> Task requirements: Give back a single number: the count of lines in the data that contain the string "brown".

> Input records:
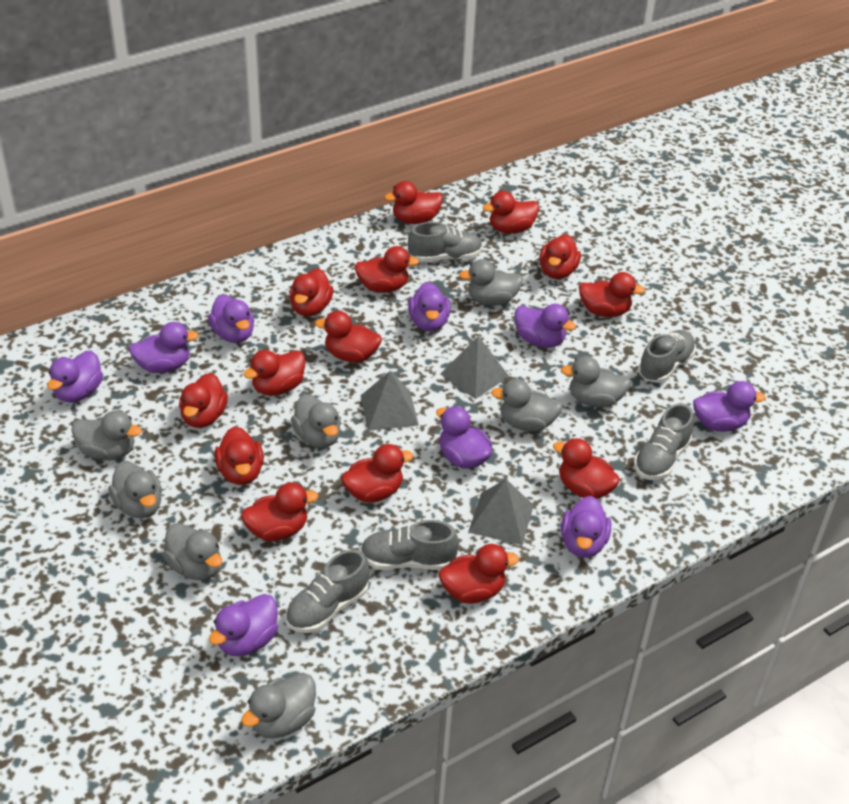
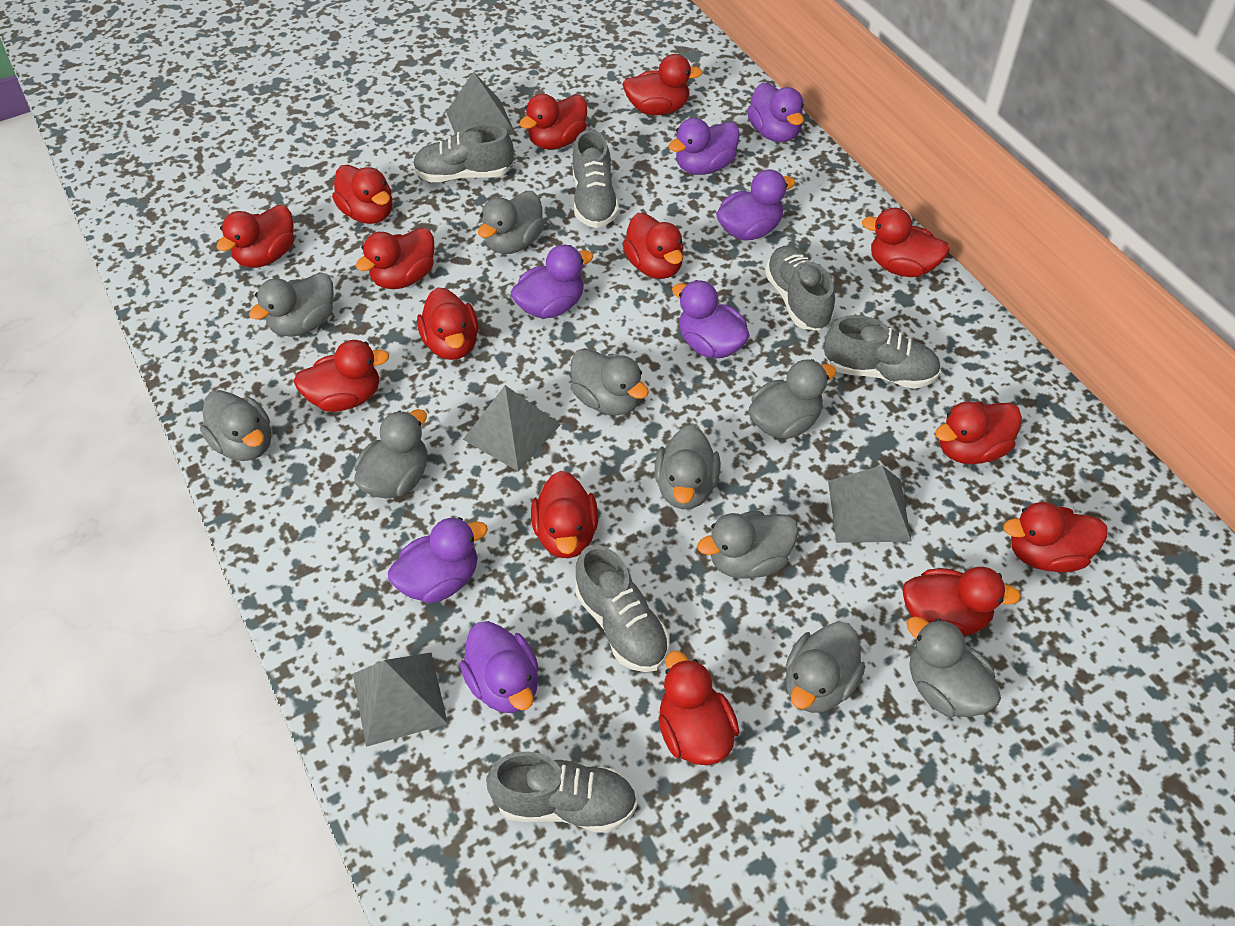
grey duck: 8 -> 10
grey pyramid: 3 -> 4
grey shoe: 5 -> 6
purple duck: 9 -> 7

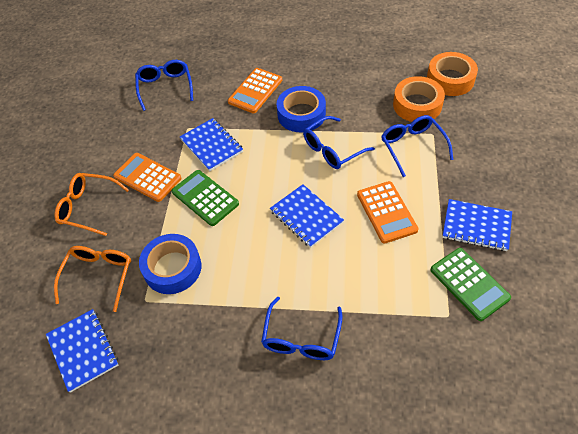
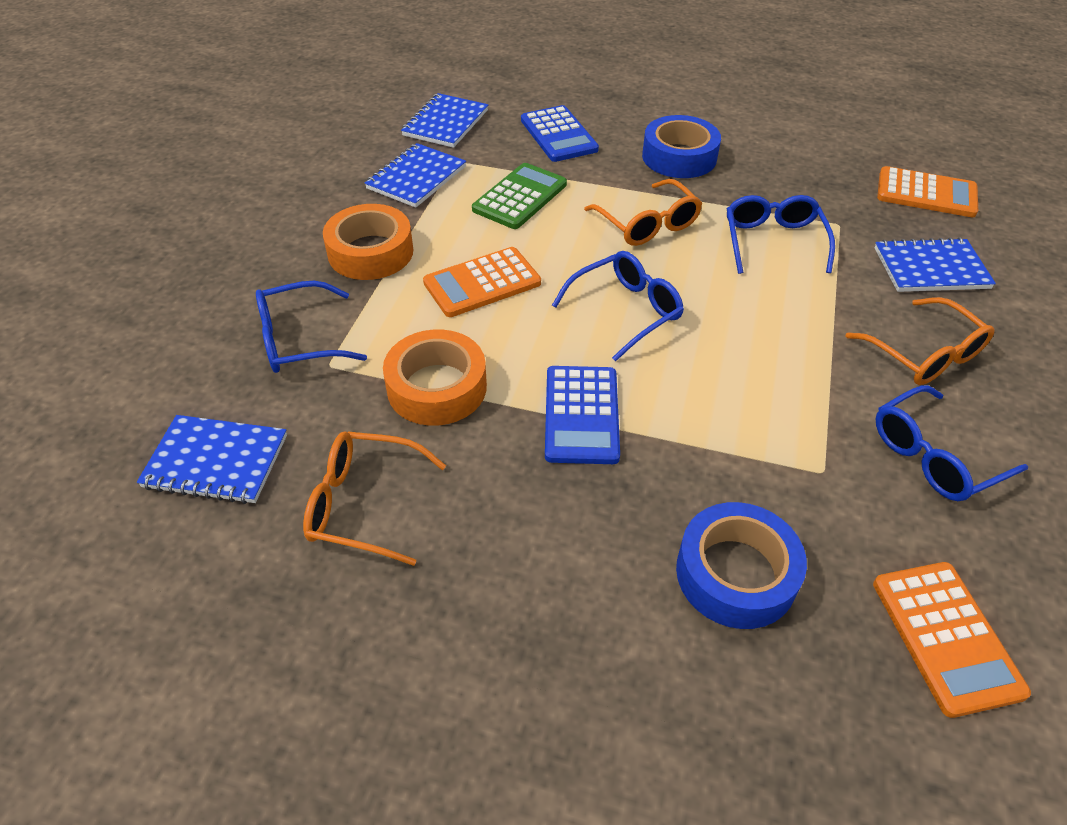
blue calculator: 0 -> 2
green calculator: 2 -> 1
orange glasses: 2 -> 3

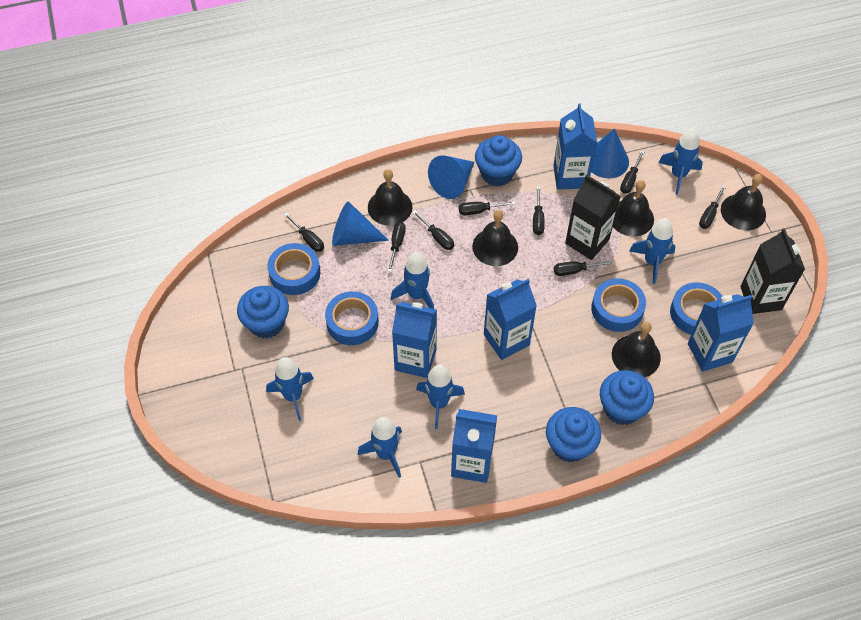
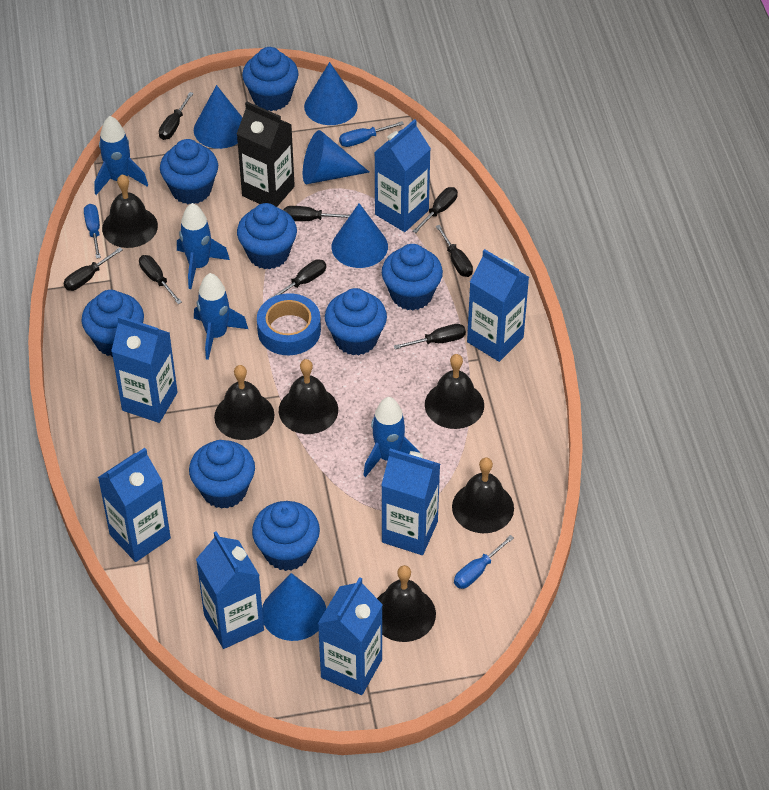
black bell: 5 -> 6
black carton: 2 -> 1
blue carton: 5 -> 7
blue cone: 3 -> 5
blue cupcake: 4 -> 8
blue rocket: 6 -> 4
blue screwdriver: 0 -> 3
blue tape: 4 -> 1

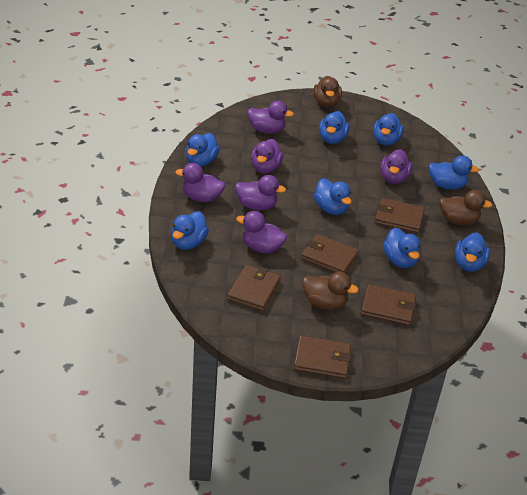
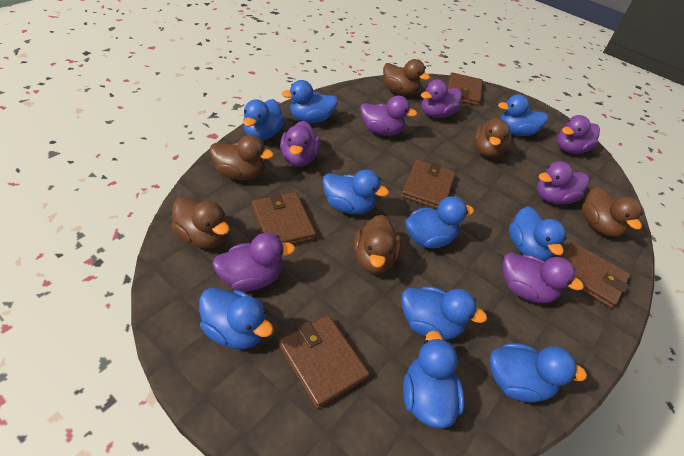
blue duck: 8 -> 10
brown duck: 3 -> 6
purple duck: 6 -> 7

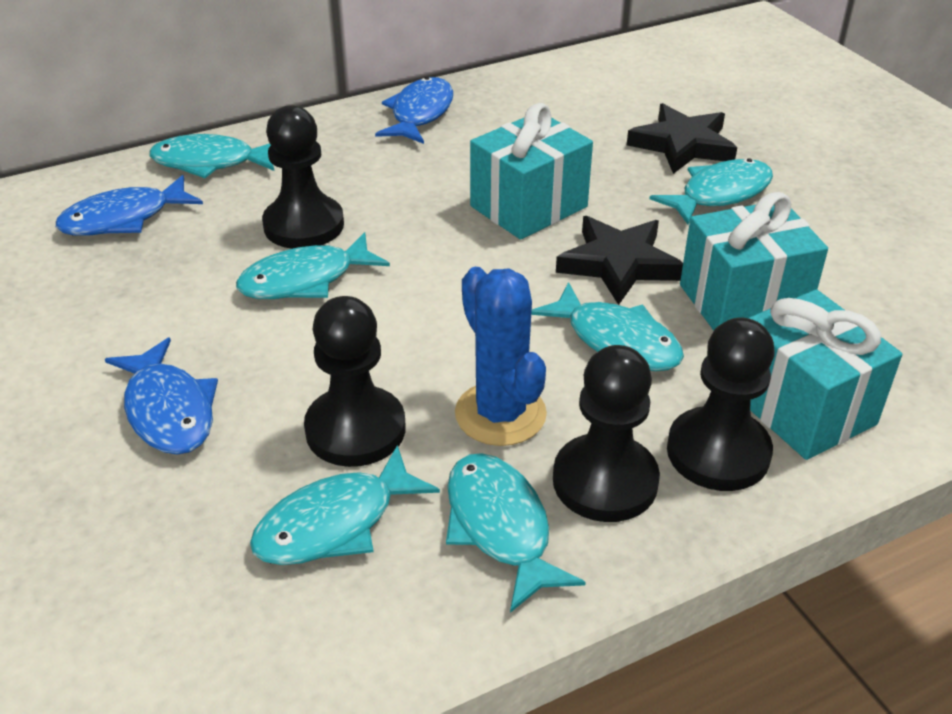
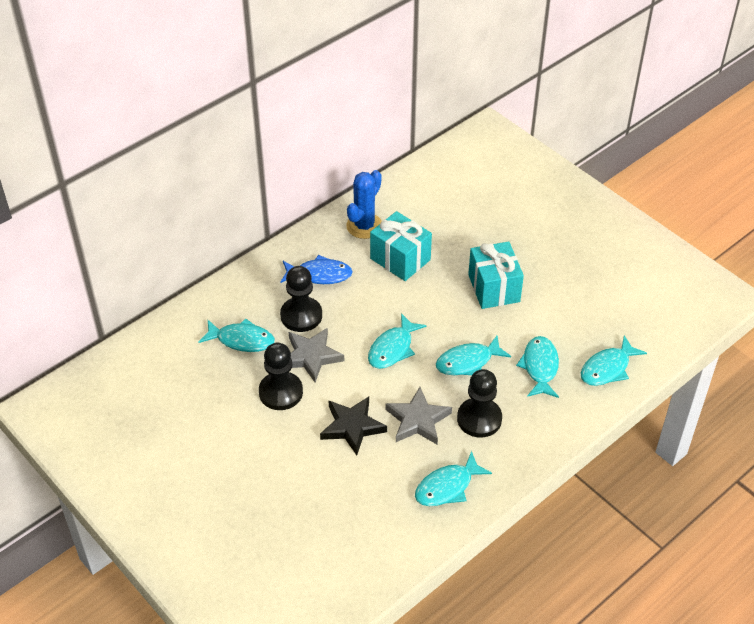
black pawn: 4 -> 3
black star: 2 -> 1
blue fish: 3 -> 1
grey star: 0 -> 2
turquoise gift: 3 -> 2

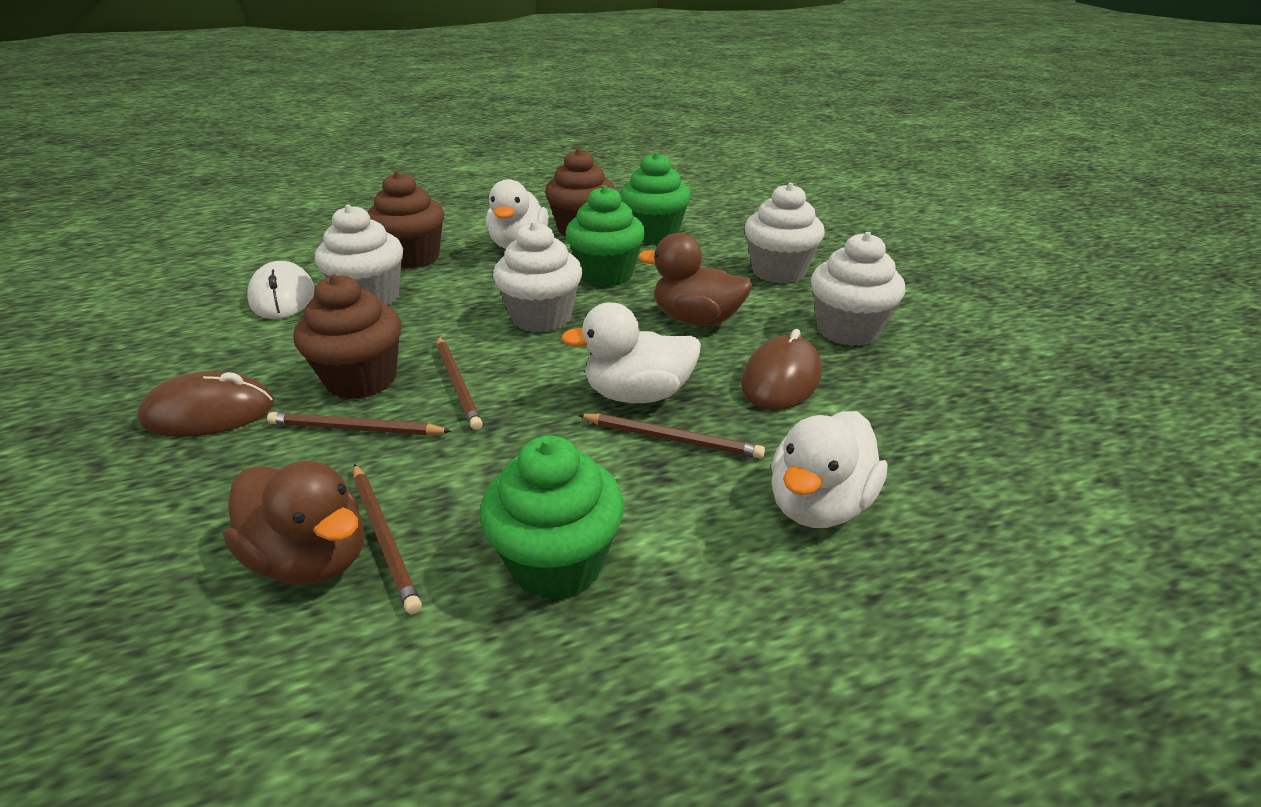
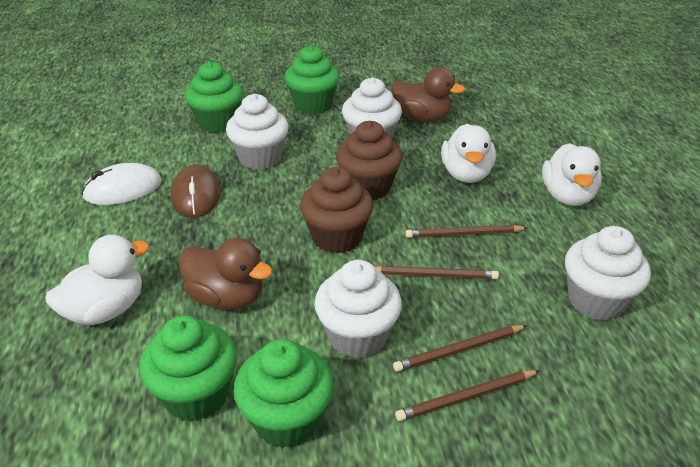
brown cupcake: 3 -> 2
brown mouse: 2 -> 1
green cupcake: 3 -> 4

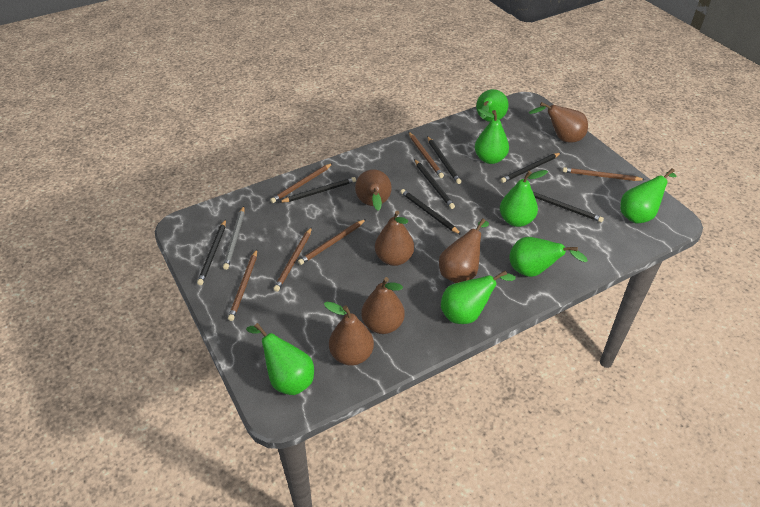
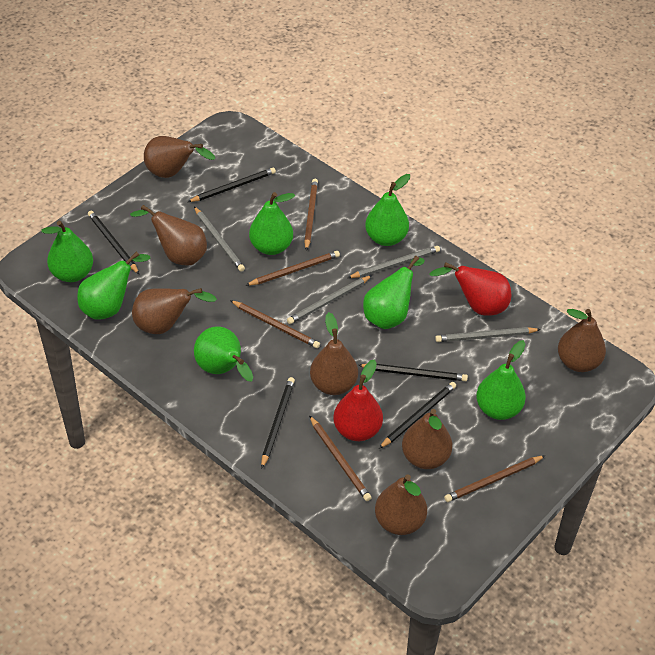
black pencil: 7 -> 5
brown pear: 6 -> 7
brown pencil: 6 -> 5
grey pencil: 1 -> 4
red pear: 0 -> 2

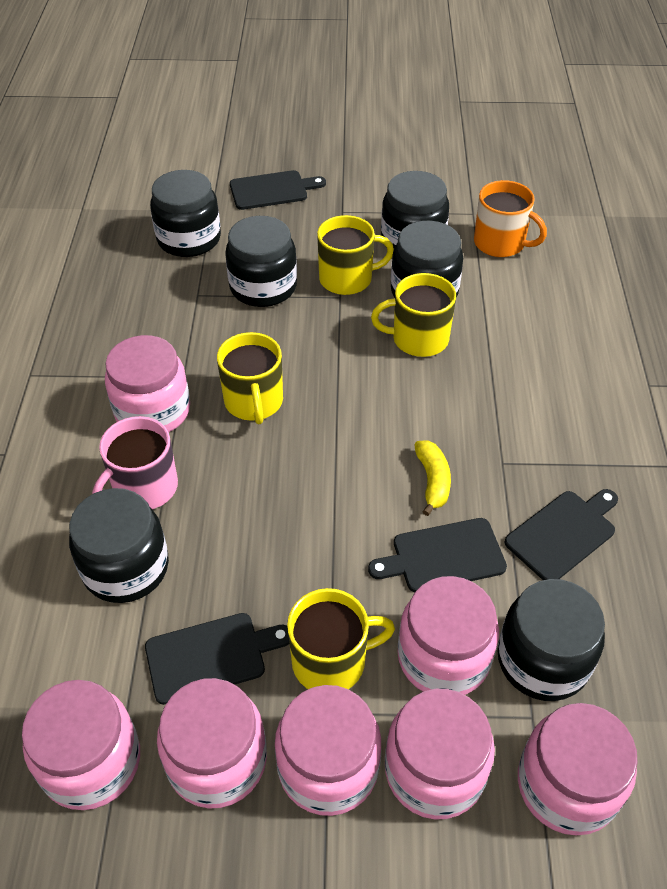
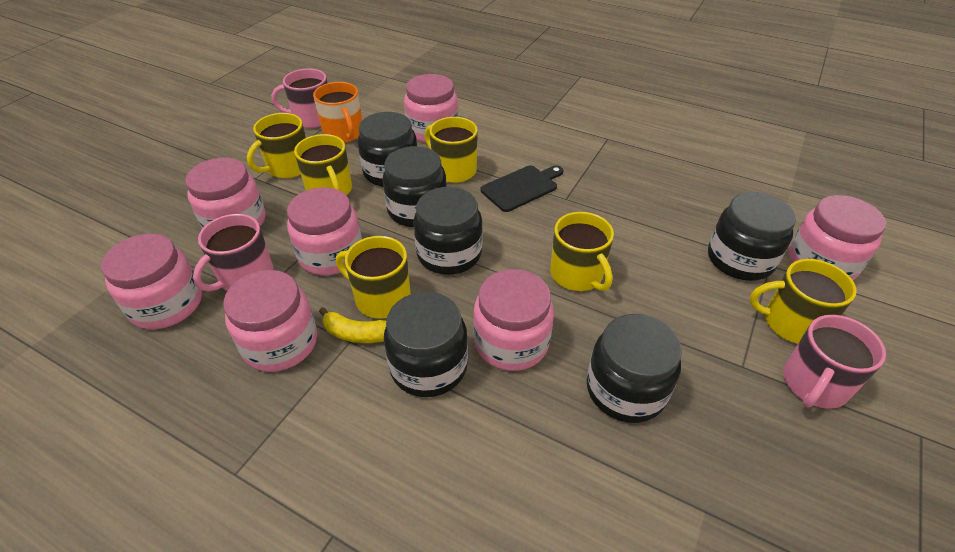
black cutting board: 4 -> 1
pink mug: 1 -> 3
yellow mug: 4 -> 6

> Reply: 5